For this exercise, restate word for word only the lines from the one containing "D4: none -> zener 18V (A 5V, K n10)" through the last line below. Pictures do not get copied.

--*--

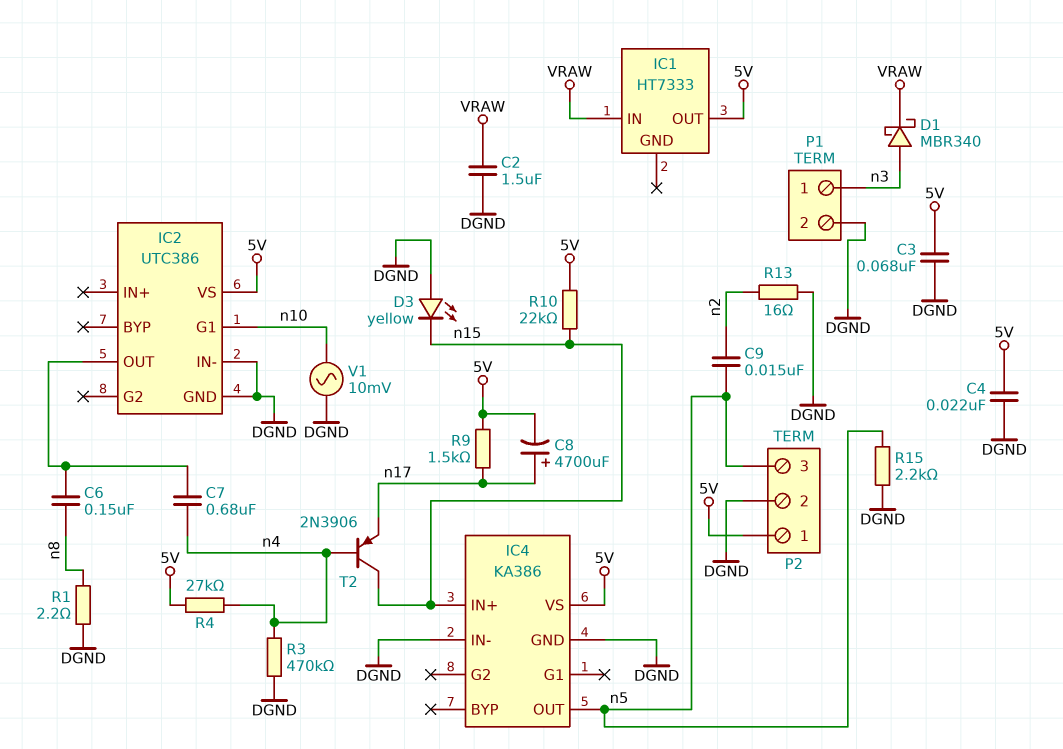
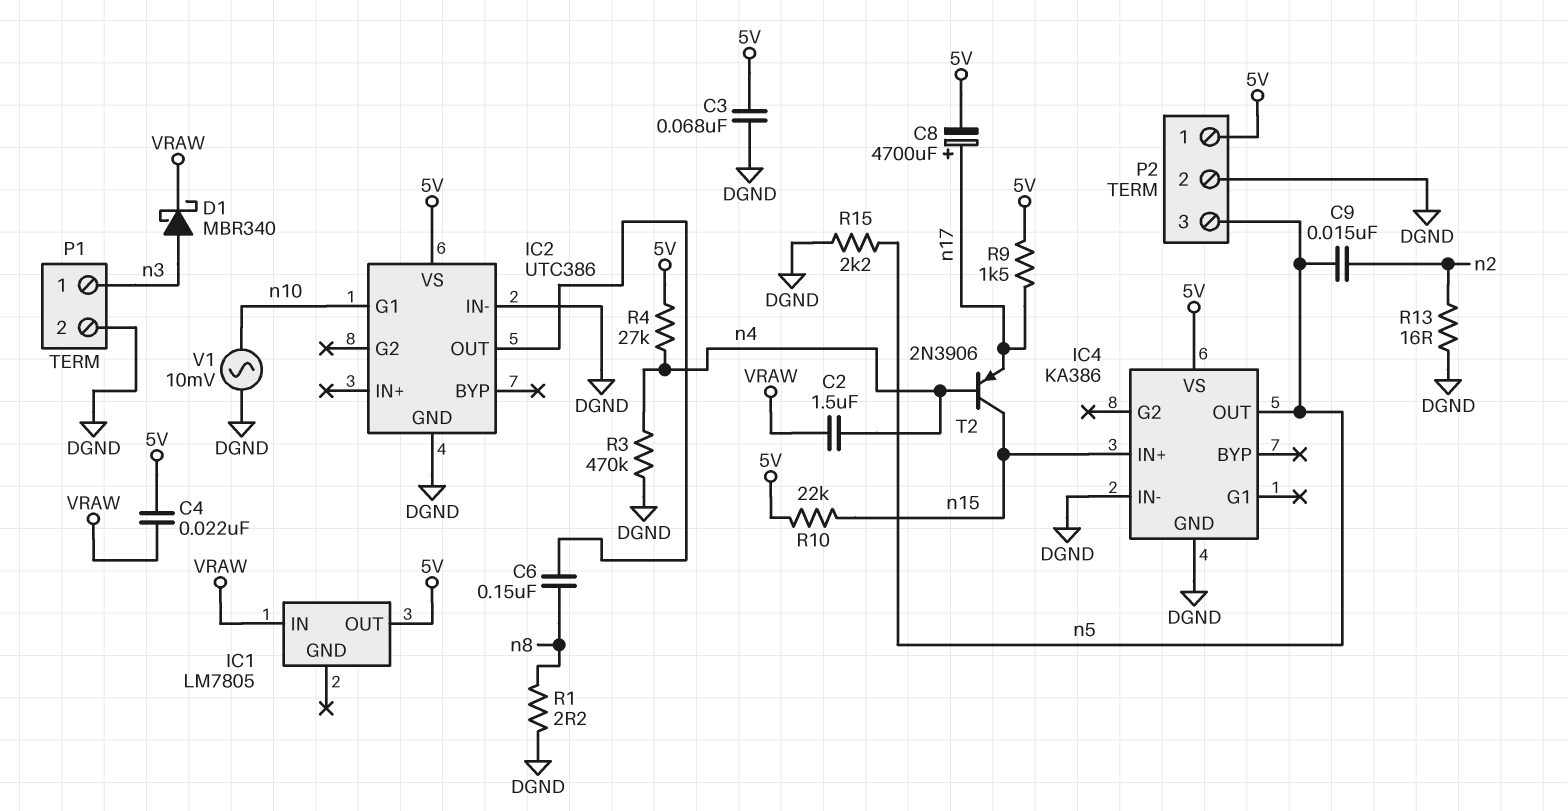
C2: 1.5uF (DGND, VRAW) -> 1.5uF (VRAW, n4)
C4: 22nF (5V, DGND) -> 22nF (5V, VRAW)
C7: 680nF (IC2/OUT, n4) -> none
D3: LED yellow (A DGND, K n15) -> none
IC1: HT7333 -> LM7805

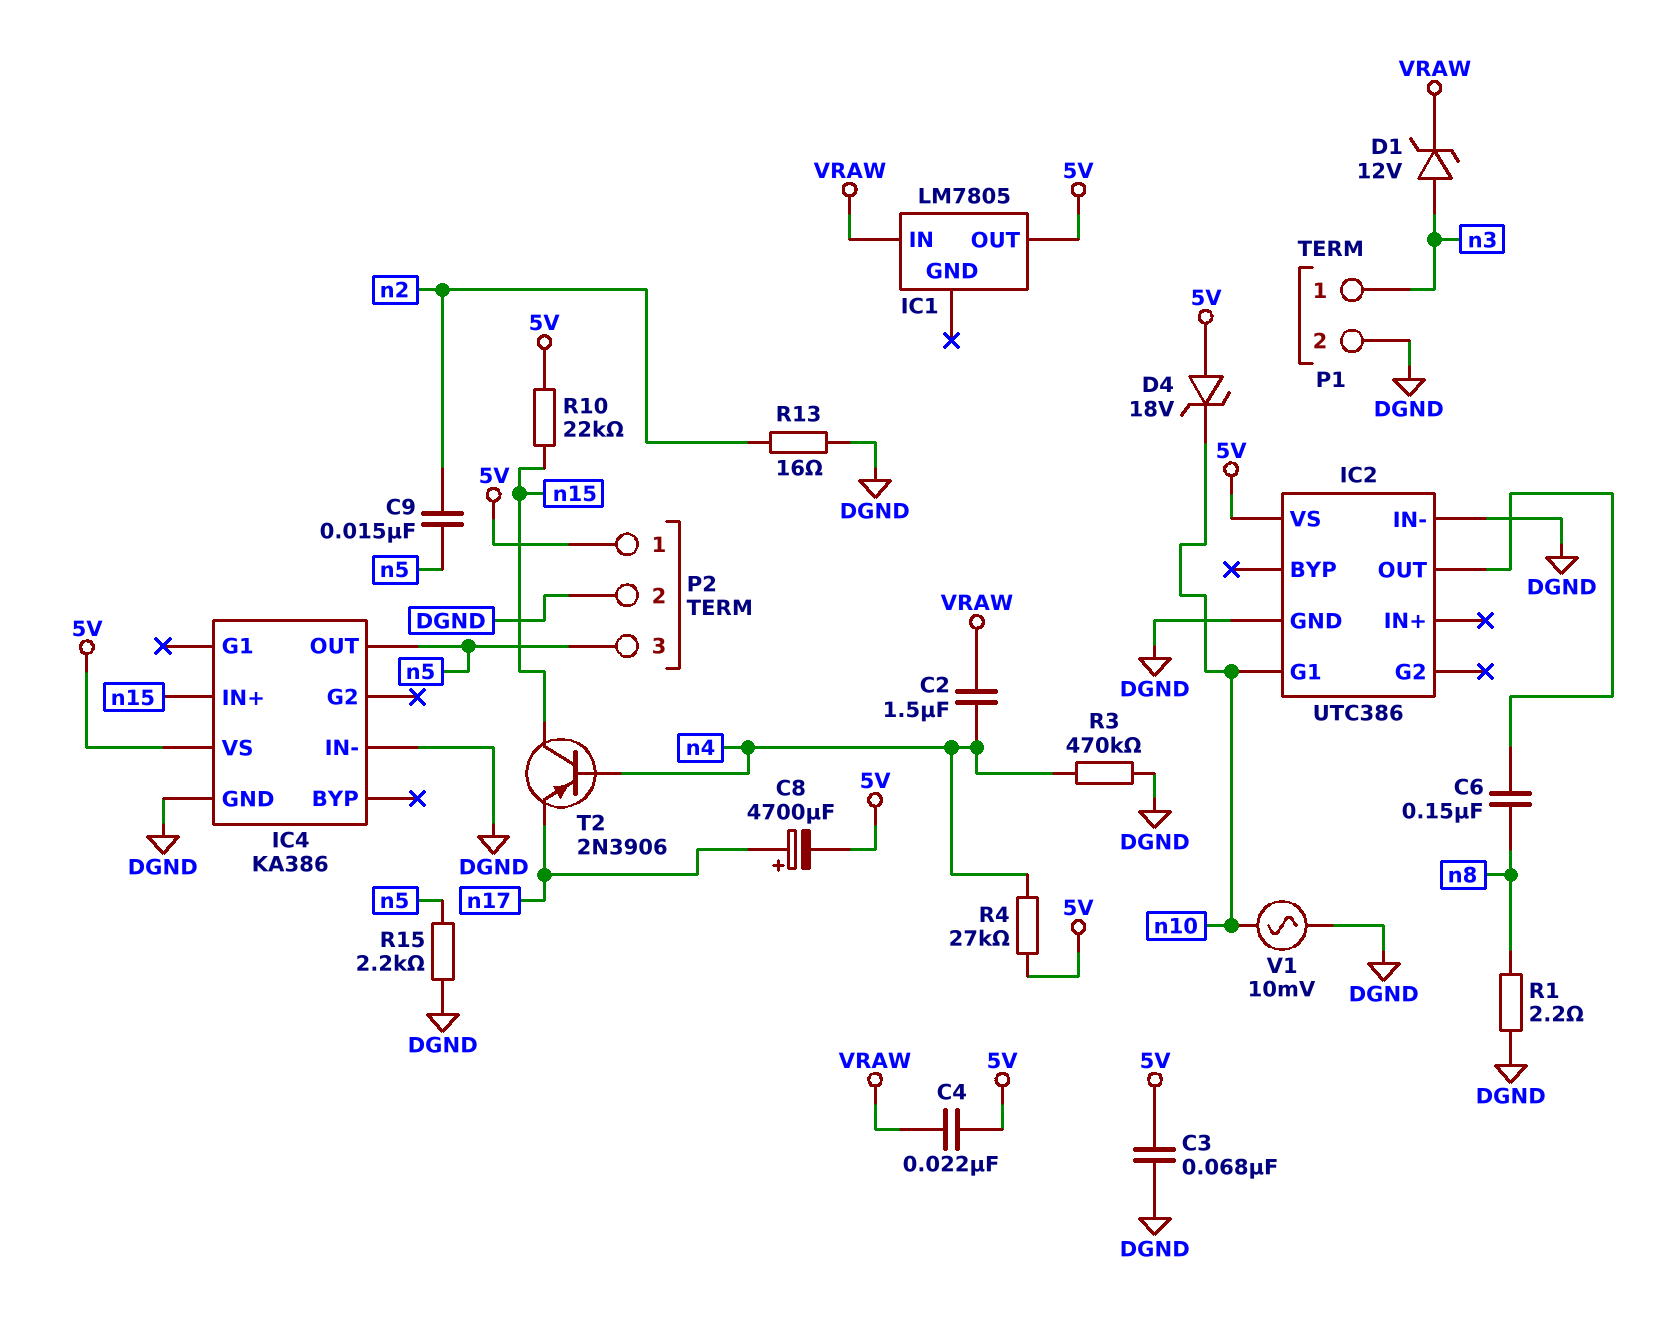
D1: schottky MBR340 (A n3, K VRAW) -> zener 12V (A n3, K VRAW)
D4: none -> zener 18V (A 5V, K n10)
R9: 1.5k (5V, n17) -> none

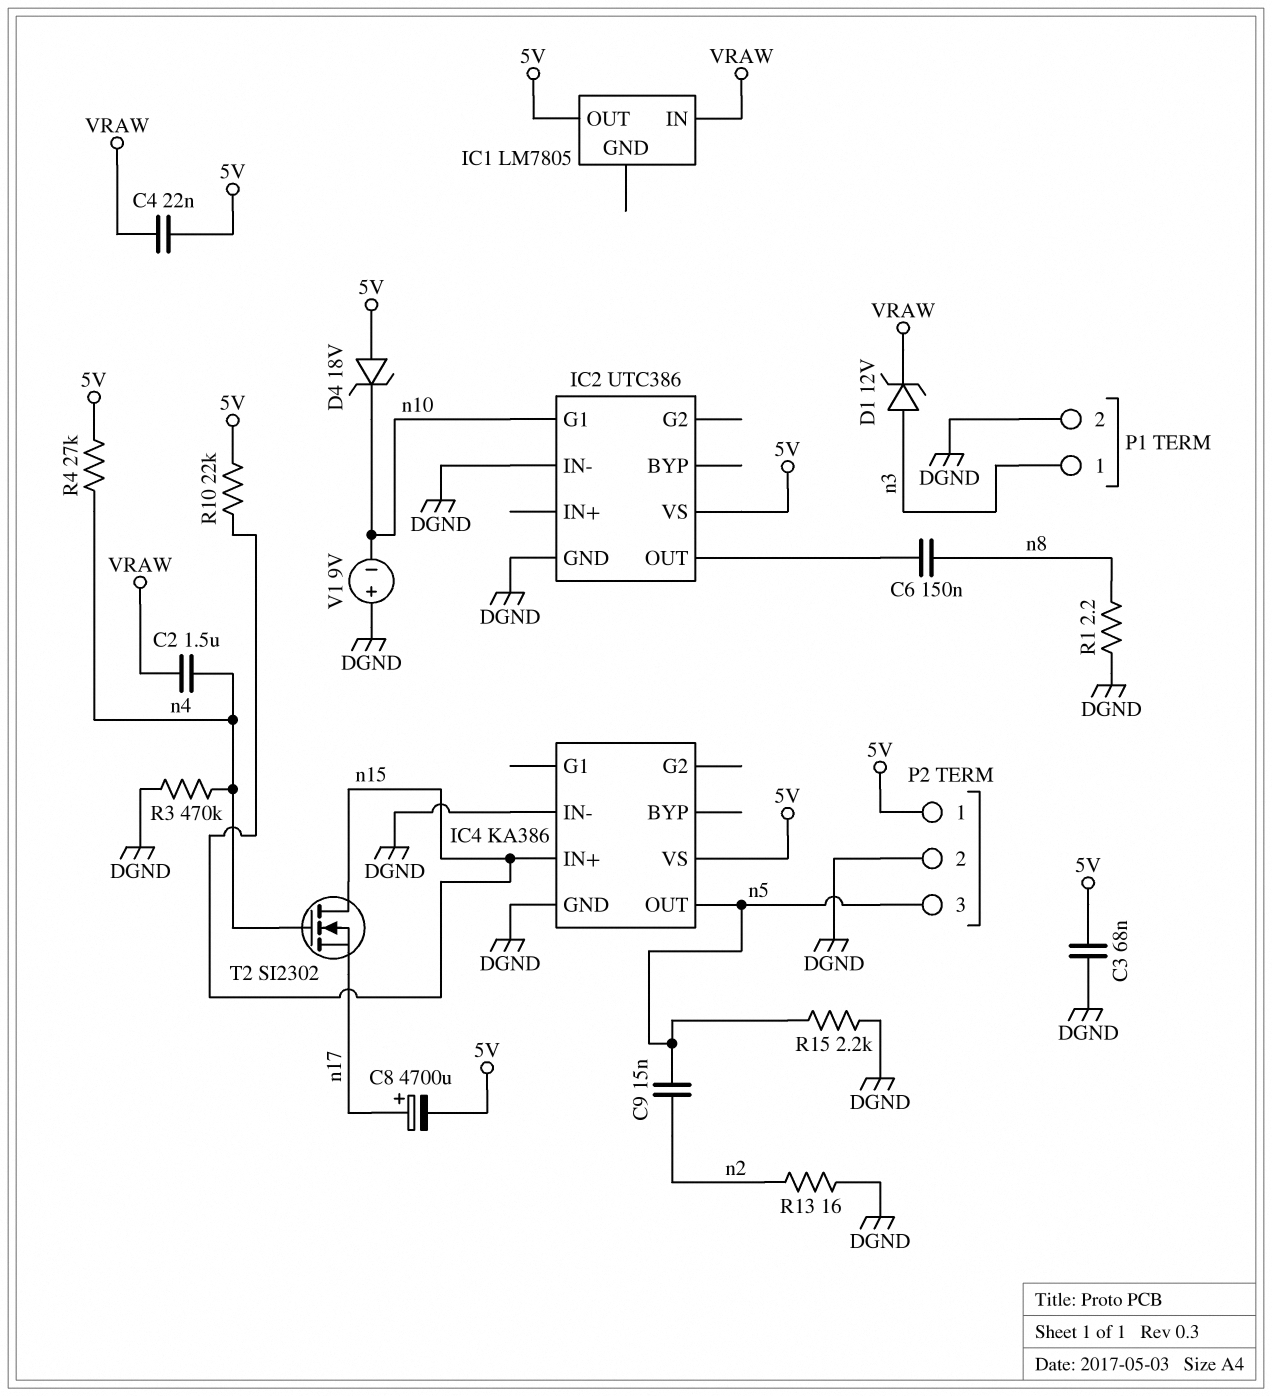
T2: PNP 2N3906 (B n4, C n15, E n17) -> NMOS SI2302 (G n4, D n15, S n17)
V1: AC 10mV (DGND, n10) -> 9V (plus DGND, minus n10)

--*--

= EXPECTED OUTPUT =
D4: none -> zener 18V (A 5V, K n10)
R9: 1.5k (5V, n17) -> none

T2: PNP 2N3906 (B n4, C n15, E n17) -> NMOS SI2302 (G n4, D n15, S n17)
V1: AC 10mV (DGND, n10) -> 9V (plus DGND, minus n10)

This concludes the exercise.